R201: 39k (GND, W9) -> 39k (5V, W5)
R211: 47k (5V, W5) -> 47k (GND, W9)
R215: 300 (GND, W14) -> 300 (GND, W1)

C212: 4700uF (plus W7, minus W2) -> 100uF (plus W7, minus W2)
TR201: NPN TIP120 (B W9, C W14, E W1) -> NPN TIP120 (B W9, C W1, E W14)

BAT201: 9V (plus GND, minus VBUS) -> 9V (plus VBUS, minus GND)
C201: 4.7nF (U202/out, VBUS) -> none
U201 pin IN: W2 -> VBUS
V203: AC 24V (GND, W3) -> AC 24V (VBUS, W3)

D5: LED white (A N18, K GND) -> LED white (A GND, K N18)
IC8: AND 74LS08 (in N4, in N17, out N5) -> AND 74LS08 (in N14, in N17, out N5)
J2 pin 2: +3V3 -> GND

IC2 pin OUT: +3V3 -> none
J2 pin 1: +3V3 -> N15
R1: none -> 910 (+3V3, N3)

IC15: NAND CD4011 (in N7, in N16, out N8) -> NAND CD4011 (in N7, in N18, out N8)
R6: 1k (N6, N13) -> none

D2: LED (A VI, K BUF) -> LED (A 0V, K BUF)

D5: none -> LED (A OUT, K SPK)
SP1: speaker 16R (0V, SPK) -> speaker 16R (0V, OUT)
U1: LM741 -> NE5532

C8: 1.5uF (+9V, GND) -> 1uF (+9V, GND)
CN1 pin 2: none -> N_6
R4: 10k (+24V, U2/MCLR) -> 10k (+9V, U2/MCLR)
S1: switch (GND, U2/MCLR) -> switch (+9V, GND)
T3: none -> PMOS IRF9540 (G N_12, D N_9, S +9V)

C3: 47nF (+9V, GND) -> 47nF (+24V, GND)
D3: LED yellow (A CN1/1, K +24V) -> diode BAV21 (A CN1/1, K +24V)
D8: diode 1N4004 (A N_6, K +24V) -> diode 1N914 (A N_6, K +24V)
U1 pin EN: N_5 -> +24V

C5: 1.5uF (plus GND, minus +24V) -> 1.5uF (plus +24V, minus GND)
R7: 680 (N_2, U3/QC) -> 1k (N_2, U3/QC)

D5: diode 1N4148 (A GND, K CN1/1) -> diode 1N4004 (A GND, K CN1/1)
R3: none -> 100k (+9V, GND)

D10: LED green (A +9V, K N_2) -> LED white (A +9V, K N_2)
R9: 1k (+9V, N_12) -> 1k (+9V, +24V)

--------------------------------------------------

▸ **Work request**
Filter the records for the string "VBUS" and copy every line that holds it.

▸ **Your solution**
BAT201: 9V (plus GND, minus VBUS) -> 9V (plus VBUS, minus GND)
C201: 4.7nF (U202/out, VBUS) -> none
U201 pin IN: W2 -> VBUS
V203: AC 24V (GND, W3) -> AC 24V (VBUS, W3)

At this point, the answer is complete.